MATERIAL PROVIDED -
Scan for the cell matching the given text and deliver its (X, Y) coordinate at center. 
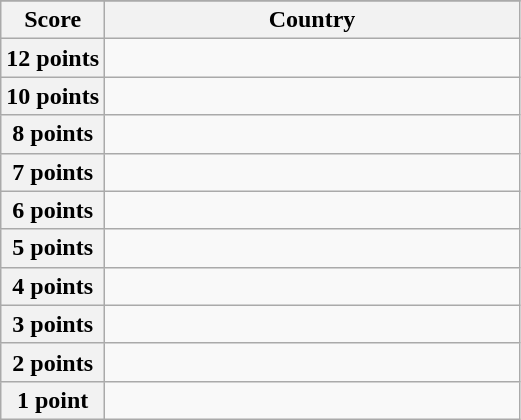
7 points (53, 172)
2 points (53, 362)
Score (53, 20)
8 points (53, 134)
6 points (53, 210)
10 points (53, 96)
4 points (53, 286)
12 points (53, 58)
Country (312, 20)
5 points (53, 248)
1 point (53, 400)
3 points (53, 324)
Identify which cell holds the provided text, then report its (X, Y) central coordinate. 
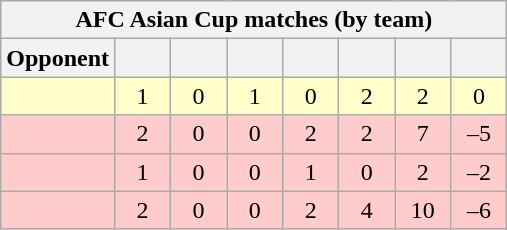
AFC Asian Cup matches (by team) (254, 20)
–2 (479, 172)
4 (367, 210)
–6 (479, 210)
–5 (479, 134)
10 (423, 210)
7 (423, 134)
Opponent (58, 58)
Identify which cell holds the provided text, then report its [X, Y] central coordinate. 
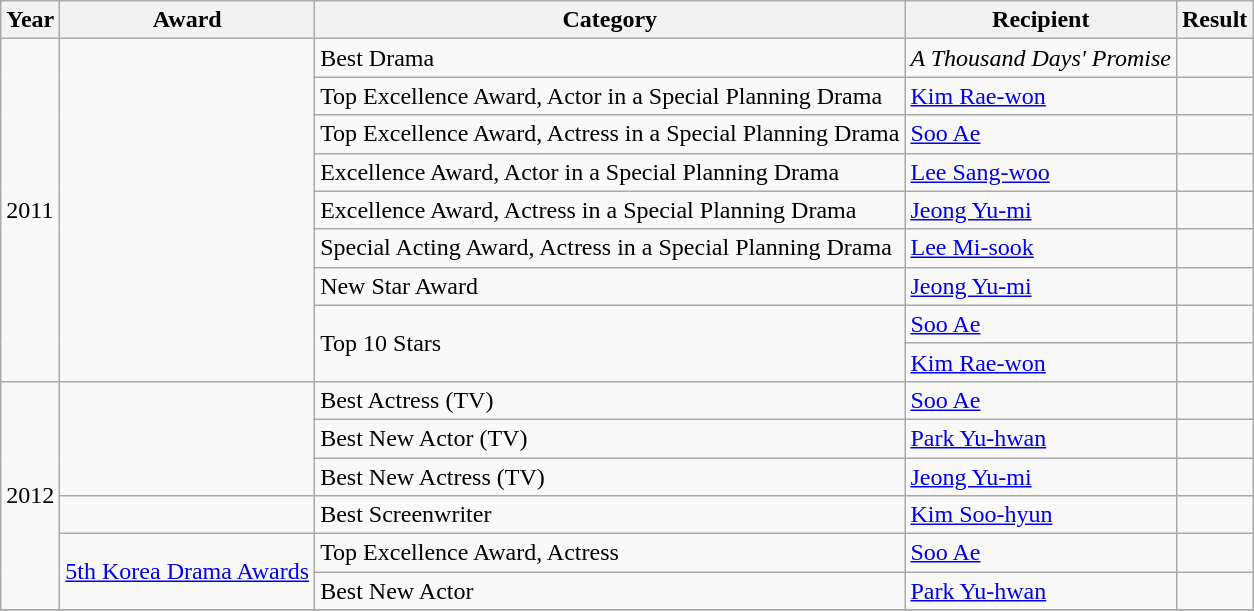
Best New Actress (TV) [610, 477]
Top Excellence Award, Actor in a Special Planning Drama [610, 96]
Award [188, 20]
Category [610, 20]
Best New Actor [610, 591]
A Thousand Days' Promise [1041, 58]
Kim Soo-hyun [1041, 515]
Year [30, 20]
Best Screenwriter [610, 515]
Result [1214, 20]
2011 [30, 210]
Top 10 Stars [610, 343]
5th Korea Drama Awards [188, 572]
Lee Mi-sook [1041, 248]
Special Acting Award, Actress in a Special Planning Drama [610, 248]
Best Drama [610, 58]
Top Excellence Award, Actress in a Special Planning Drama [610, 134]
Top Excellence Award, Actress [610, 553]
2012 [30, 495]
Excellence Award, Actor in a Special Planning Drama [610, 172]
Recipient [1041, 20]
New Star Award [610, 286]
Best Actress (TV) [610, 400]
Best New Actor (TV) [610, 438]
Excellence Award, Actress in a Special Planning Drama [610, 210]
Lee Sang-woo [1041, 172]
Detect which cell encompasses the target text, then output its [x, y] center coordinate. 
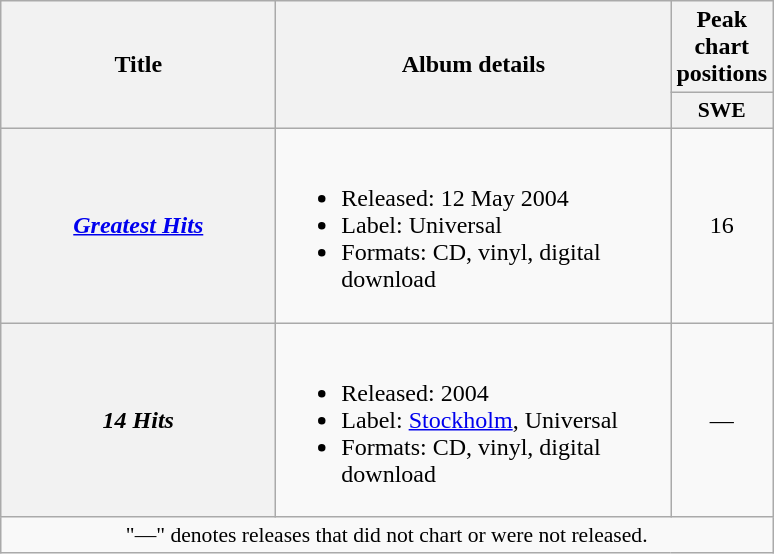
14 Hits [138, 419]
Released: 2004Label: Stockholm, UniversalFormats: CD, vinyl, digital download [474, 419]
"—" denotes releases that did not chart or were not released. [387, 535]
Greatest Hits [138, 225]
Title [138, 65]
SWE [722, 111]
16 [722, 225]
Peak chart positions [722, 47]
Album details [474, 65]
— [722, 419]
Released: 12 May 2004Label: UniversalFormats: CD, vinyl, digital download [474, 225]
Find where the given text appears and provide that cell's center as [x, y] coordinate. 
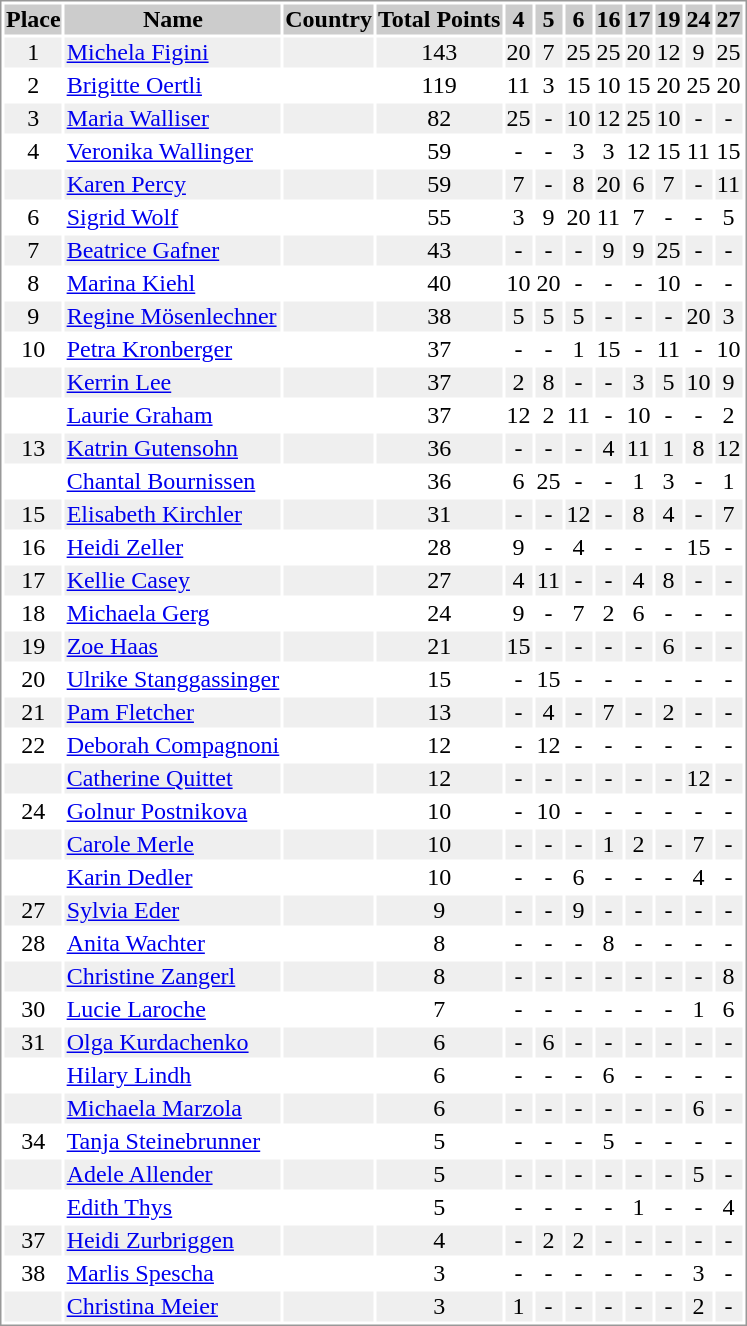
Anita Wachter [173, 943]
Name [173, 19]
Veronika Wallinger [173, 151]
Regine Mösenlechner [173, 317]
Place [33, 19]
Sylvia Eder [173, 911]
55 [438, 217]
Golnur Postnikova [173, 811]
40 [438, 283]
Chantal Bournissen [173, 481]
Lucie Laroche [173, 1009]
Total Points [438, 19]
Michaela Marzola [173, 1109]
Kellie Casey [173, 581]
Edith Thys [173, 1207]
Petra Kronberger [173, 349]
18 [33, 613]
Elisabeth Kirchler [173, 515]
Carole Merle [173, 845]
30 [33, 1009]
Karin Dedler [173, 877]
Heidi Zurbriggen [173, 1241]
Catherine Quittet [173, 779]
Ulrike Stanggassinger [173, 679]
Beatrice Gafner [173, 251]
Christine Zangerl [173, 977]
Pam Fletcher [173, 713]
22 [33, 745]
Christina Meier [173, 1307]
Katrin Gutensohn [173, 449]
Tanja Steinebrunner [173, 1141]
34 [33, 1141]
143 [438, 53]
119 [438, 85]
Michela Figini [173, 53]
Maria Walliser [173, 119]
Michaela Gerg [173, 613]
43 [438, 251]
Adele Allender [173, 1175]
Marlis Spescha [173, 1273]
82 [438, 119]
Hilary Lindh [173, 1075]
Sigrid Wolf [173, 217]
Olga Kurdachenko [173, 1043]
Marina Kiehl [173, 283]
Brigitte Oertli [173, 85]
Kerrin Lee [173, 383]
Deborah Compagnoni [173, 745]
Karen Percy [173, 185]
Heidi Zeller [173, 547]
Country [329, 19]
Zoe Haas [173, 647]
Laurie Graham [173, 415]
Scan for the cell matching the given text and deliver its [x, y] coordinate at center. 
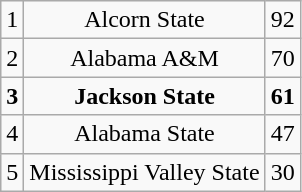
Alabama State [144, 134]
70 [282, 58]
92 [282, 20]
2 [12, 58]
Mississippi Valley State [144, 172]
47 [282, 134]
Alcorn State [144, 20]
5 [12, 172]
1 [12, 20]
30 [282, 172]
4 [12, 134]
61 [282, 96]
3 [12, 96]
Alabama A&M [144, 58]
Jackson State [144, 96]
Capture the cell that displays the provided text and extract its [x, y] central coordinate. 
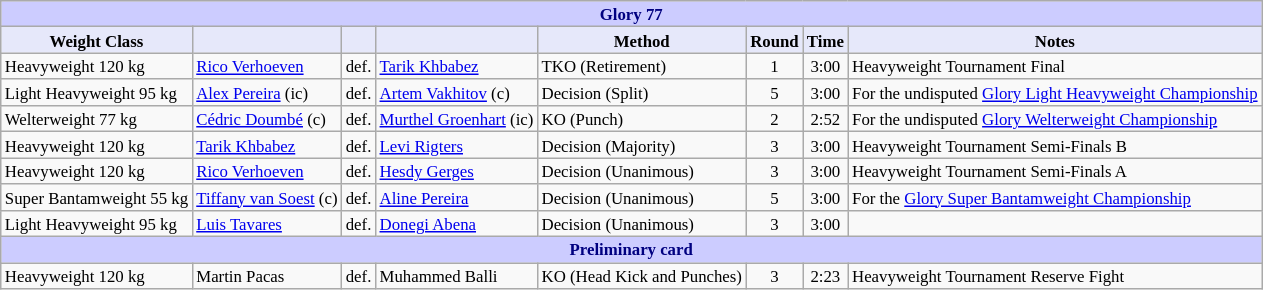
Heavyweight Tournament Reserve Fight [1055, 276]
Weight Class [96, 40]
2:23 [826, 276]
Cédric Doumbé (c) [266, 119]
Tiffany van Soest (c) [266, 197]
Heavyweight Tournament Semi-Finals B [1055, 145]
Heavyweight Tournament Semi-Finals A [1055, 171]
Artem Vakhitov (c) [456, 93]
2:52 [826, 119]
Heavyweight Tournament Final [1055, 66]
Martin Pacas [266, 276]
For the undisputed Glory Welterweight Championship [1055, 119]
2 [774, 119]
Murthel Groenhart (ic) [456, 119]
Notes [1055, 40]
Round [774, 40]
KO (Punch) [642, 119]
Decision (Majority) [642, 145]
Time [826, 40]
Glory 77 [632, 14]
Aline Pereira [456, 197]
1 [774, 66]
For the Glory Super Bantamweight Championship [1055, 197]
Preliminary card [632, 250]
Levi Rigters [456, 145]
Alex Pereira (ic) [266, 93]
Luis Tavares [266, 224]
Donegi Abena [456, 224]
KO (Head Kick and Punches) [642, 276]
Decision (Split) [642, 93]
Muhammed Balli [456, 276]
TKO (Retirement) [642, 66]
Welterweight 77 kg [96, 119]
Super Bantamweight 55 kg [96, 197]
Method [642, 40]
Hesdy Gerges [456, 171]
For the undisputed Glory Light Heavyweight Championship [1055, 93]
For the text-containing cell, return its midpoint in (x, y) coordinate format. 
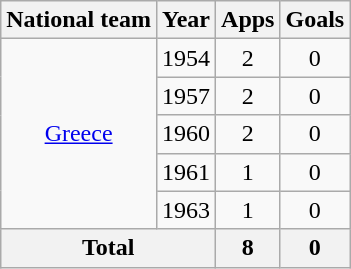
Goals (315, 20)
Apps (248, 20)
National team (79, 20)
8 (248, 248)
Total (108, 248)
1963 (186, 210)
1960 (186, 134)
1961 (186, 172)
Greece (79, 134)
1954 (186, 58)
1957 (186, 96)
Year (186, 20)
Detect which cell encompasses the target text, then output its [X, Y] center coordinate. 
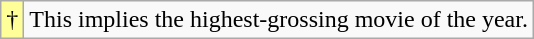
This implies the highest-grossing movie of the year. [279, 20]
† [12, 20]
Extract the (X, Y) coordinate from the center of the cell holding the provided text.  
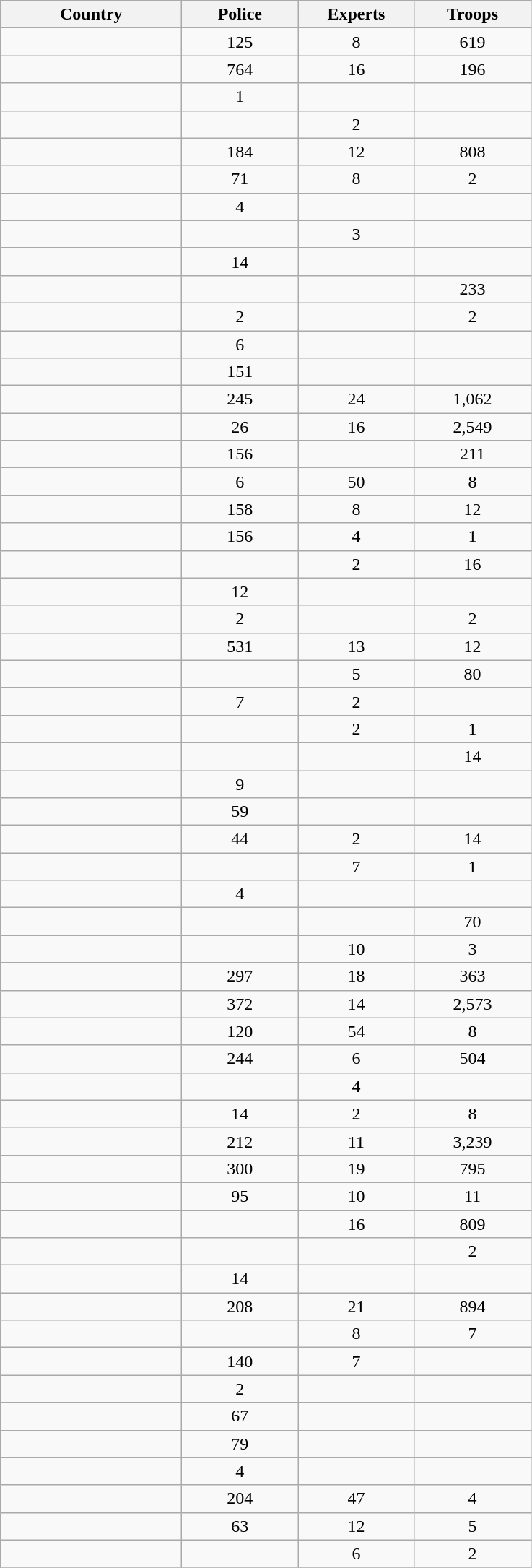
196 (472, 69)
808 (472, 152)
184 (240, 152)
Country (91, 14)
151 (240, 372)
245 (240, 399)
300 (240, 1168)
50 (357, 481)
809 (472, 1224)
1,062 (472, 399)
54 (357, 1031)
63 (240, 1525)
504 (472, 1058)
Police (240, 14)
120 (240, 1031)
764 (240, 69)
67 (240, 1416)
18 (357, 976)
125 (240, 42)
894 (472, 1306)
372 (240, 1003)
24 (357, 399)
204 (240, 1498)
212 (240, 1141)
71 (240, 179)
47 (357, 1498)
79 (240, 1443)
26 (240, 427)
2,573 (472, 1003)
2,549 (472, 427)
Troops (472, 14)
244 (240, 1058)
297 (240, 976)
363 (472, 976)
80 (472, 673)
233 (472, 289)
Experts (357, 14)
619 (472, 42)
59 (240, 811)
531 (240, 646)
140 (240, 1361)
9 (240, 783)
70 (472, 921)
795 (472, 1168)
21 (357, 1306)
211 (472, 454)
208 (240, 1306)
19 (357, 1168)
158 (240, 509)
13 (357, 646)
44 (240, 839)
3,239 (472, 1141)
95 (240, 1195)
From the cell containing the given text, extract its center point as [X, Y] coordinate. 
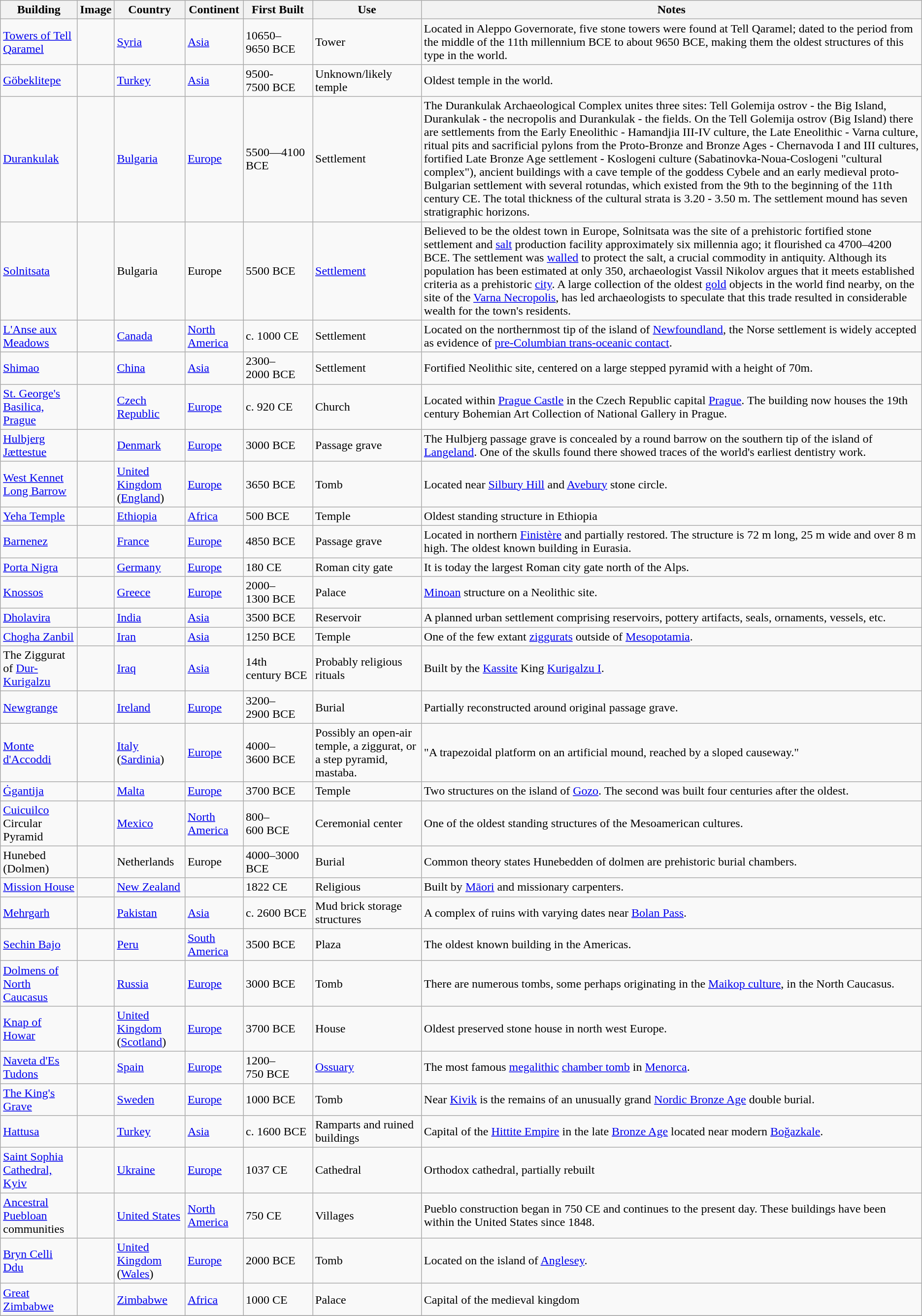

WRITTEN EXERCISE -
Write out every line of the records above word for word, from the first record to the last, but omit the picture placeholders.

OUTPUT FOR THIS TASK -
Scan for the cell matching the given text and deliver its (X, Y) coordinate at center. 
7 points (53, 172)
2 points (53, 362)
Score (53, 20)
8 points (53, 134)
6 points (53, 210)
10 points (53, 96)
4 points (53, 286)
12 points (53, 58)
Country (312, 20)
5 points (53, 248)
1 point (53, 400)
3 points (53, 324)
Identify which cell holds the provided text, then report its (X, Y) central coordinate. 
AFC Asian Cup matches (by team) (254, 20)
–2 (479, 172)
4 (367, 210)
–6 (479, 210)
–5 (479, 134)
10 (423, 210)
7 (423, 134)
Opponent (58, 58)
Identify which cell holds the provided text, then report its [X, Y] central coordinate. 
Best New Actress (TV) [610, 477]
Top Excellence Award, Actor in a Special Planning Drama [610, 96]
Award [188, 20]
Category [610, 20]
Best New Actor [610, 591]
A Thousand Days' Promise [1041, 58]
Kim Soo-hyun [1041, 515]
Year [30, 20]
Best Screenwriter [610, 515]
Result [1214, 20]
2011 [30, 210]
Top 10 Stars [610, 343]
5th Korea Drama Awards [188, 572]
Lee Mi-sook [1041, 248]
Special Acting Award, Actress in a Special Planning Drama [610, 248]
Best Drama [610, 58]
Top Excellence Award, Actress in a Special Planning Drama [610, 134]
Top Excellence Award, Actress [610, 553]
2012 [30, 495]
Excellence Award, Actor in a Special Planning Drama [610, 172]
Recipient [1041, 20]
New Star Award [610, 286]
Best Actress (TV) [610, 400]
Best New Actor (TV) [610, 438]
Excellence Award, Actress in a Special Planning Drama [610, 210]
Lee Sang-woo [1041, 172]
Detect which cell encompasses the target text, then output its [x, y] center coordinate. 
14 Hits [138, 419]
Released: 2004Label: Stockholm, UniversalFormats: CD, vinyl, digital download [474, 419]
"—" denotes releases that did not chart or were not released. [387, 535]
Greatest Hits [138, 225]
Title [138, 65]
SWE [722, 111]
16 [722, 225]
Peak chart positions [722, 47]
Album details [474, 65]
— [722, 419]
Released: 12 May 2004Label: UniversalFormats: CD, vinyl, digital download [474, 225]
Find where the given text appears and provide that cell's center as [x, y] coordinate. 
Anita Wachter [173, 943]
Name [173, 19]
Veronika Wallinger [173, 151]
Regine Mösenlechner [173, 317]
Place [33, 19]
Sylvia Eder [173, 911]
55 [438, 217]
Golnur Postnikova [173, 811]
40 [438, 283]
Chantal Bournissen [173, 481]
Lucie Laroche [173, 1009]
Total Points [438, 19]
Michaela Marzola [173, 1109]
Kellie Casey [173, 581]
Edith Thys [173, 1207]
Petra Kronberger [173, 349]
18 [33, 613]
Elisabeth Kirchler [173, 515]
Carole Merle [173, 845]
30 [33, 1009]
Karin Dedler [173, 877]
Heidi Zurbriggen [173, 1241]
Catherine Quittet [173, 779]
Ulrike Stanggassinger [173, 679]
Beatrice Gafner [173, 251]
Christine Zangerl [173, 977]
Pam Fletcher [173, 713]
22 [33, 745]
Christina Meier [173, 1307]
Katrin Gutensohn [173, 449]
Tanja Steinebrunner [173, 1141]
34 [33, 1141]
143 [438, 53]
119 [438, 85]
Michela Figini [173, 53]
Maria Walliser [173, 119]
Michaela Gerg [173, 613]
43 [438, 251]
Adele Allender [173, 1175]
Marlis Spescha [173, 1273]
82 [438, 119]
Hilary Lindh [173, 1075]
Sigrid Wolf [173, 217]
Olga Kurdachenko [173, 1043]
Marina Kiehl [173, 283]
Brigitte Oertli [173, 85]
Kerrin Lee [173, 383]
Deborah Compagnoni [173, 745]
Karen Percy [173, 185]
Heidi Zeller [173, 547]
Country [329, 19]
Zoe Haas [173, 647]
Laurie Graham [173, 415]
Scan for the cell matching the given text and deliver its [x, y] coordinate at center. 
Alabama State [144, 134]
70 [282, 58]
92 [282, 20]
2 [12, 58]
Mississippi Valley State [144, 172]
47 [282, 134]
Alcorn State [144, 20]
5 [12, 172]
1 [12, 20]
30 [282, 172]
4 [12, 134]
61 [282, 96]
3 [12, 96]
Alabama A&M [144, 58]
Jackson State [144, 96]
Capture the cell that displays the provided text and extract its [x, y] central coordinate. 
Heavyweight Tournament Reserve Fight [1055, 276]
Weight Class [96, 40]
2:23 [826, 276]
Cédric Doumbé (c) [266, 119]
Tiffany van Soest (c) [266, 197]
Heavyweight Tournament Semi-Finals B [1055, 145]
Heavyweight Tournament Semi-Finals A [1055, 171]
Artem Vakhitov (c) [456, 93]
2:52 [826, 119]
Heavyweight Tournament Final [1055, 66]
Martin Pacas [266, 276]
For the undisputed Glory Welterweight Championship [1055, 119]
2 [774, 119]
Murthel Groenhart (ic) [456, 119]
Notes [1055, 40]
Round [774, 40]
KO (Punch) [642, 119]
Decision (Majority) [642, 145]
Time [826, 40]
Glory 77 [632, 14]
Aline Pereira [456, 197]
1 [774, 66]
For the Glory Super Bantamweight Championship [1055, 197]
Preliminary card [632, 250]
Levi Rigters [456, 145]
Alex Pereira (ic) [266, 93]
Luis Tavares [266, 224]
Donegi Abena [456, 224]
KO (Head Kick and Punches) [642, 276]
Decision (Split) [642, 93]
Muhammed Balli [456, 276]
TKO (Retirement) [642, 66]
Welterweight 77 kg [96, 119]
Super Bantamweight 55 kg [96, 197]
Method [642, 40]
Hesdy Gerges [456, 171]
For the undisputed Glory Light Heavyweight Championship [1055, 93]
For the text-containing cell, return its midpoint in (x, y) coordinate format. 
Goals (315, 20)
Apps (248, 20)
National team (79, 20)
8 (248, 248)
Total (108, 248)
1963 (186, 210)
1960 (186, 134)
1961 (186, 172)
Greece (79, 134)
1954 (186, 58)
1957 (186, 96)
Year (186, 20)
Detect which cell encompasses the target text, then output its [X, Y] center coordinate. 
This implies the highest-grossing movie of the year. [279, 20]
† [12, 20]
Extract the (X, Y) coordinate from the center of the cell holding the provided text.  
196 (472, 69)
808 (472, 152)
184 (240, 152)
Country (91, 14)
151 (240, 372)
245 (240, 399)
300 (240, 1168)
50 (357, 481)
809 (472, 1224)
1,062 (472, 399)
54 (357, 1031)
63 (240, 1525)
504 (472, 1058)
Police (240, 14)
120 (240, 1031)
764 (240, 69)
67 (240, 1416)
18 (357, 976)
125 (240, 42)
894 (472, 1306)
372 (240, 1003)
24 (357, 399)
204 (240, 1498)
212 (240, 1141)
71 (240, 179)
47 (357, 1498)
79 (240, 1443)
26 (240, 427)
2,573 (472, 1003)
2,549 (472, 427)
Troops (472, 14)
244 (240, 1058)
297 (240, 976)
363 (472, 976)
80 (472, 673)
233 (472, 289)
Experts (357, 14)
619 (472, 42)
59 (240, 811)
531 (240, 646)
140 (240, 1361)
9 (240, 783)
70 (472, 921)
795 (472, 1168)
21 (357, 1306)
211 (472, 454)
208 (240, 1306)
19 (357, 1168)
158 (240, 509)
13 (357, 646)
44 (240, 839)
3,239 (472, 1141)
95 (240, 1195)
From the cell containing the given text, extract its center point as [X, Y] coordinate. 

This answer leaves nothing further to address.